Given records:
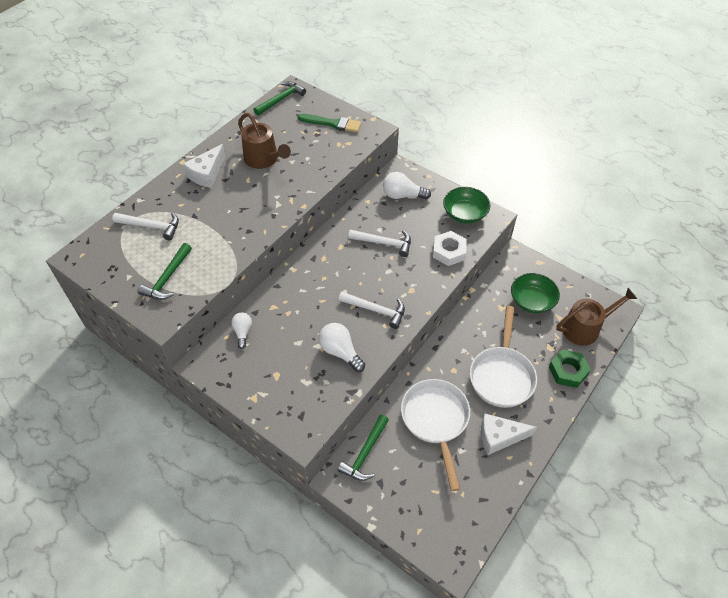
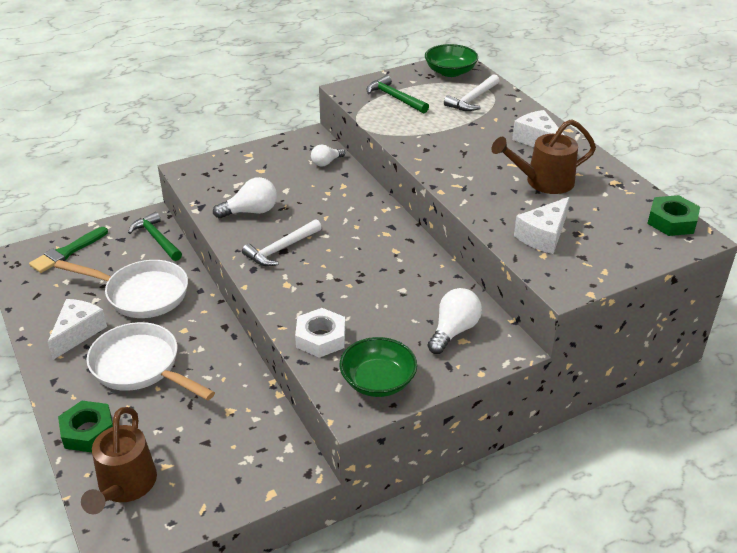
camera: 115 degrees right, 15 degrees down
(243, 332) = (326, 162): white light bulb -> white light bulb turned 120 degrees clockwise
(281, 99) = (672, 221): green hammer -> green nut
(328, 147) = (543, 236): none -> white cheese
(332, 123) = (595, 252): green brush -> green brush (67, 252)
(384, 243) = (376, 286): white hammer -> none
(532, 301) = (213, 448): green bowl -> green bowl (450, 72)

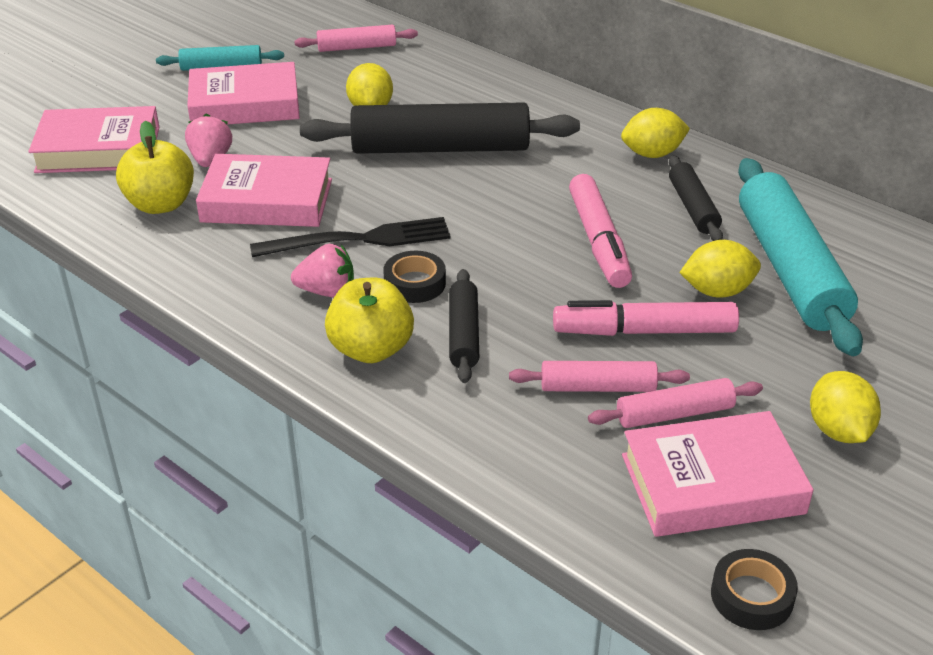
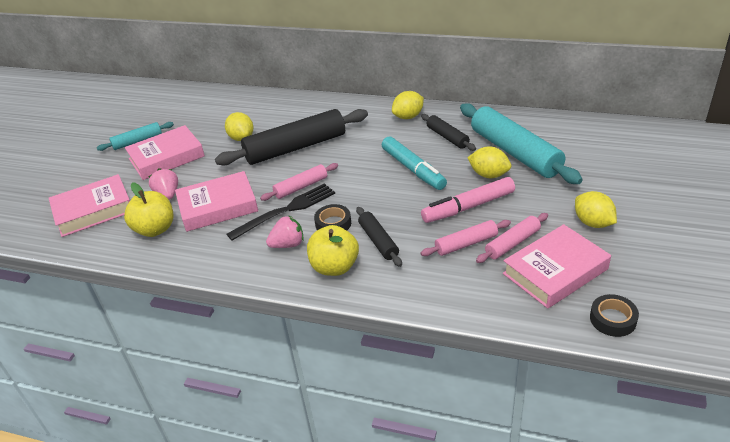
camera: 20 degrees left, 0 degrees up
(357, 47) = (210, 108): pink rolling pin -> pink rolling pin (301, 187)
(598, 241) = (413, 169): pink marker -> turquoise marker
(717, 291) = (489, 175): yellow lemon -> yellow lemon turned 60 degrees clockwise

About this task:
Output the material above exactly as written and drop any images it holds.

Solution for this exercise:
camera: 115 degrees right, 15 degrees down
(243, 332) = (326, 162): white light bulb -> white light bulb turned 120 degrees clockwise
(281, 99) = (672, 221): green hammer -> green nut
(328, 147) = (543, 236): none -> white cheese
(332, 123) = (595, 252): green brush -> green brush (67, 252)
(384, 243) = (376, 286): white hammer -> none
(532, 301) = (213, 448): green bowl -> green bowl (450, 72)

camera: 20 degrees left, 0 degrees up
(357, 47) = (210, 108): pink rolling pin -> pink rolling pin (301, 187)
(598, 241) = (413, 169): pink marker -> turquoise marker
(717, 291) = (489, 175): yellow lemon -> yellow lemon turned 60 degrees clockwise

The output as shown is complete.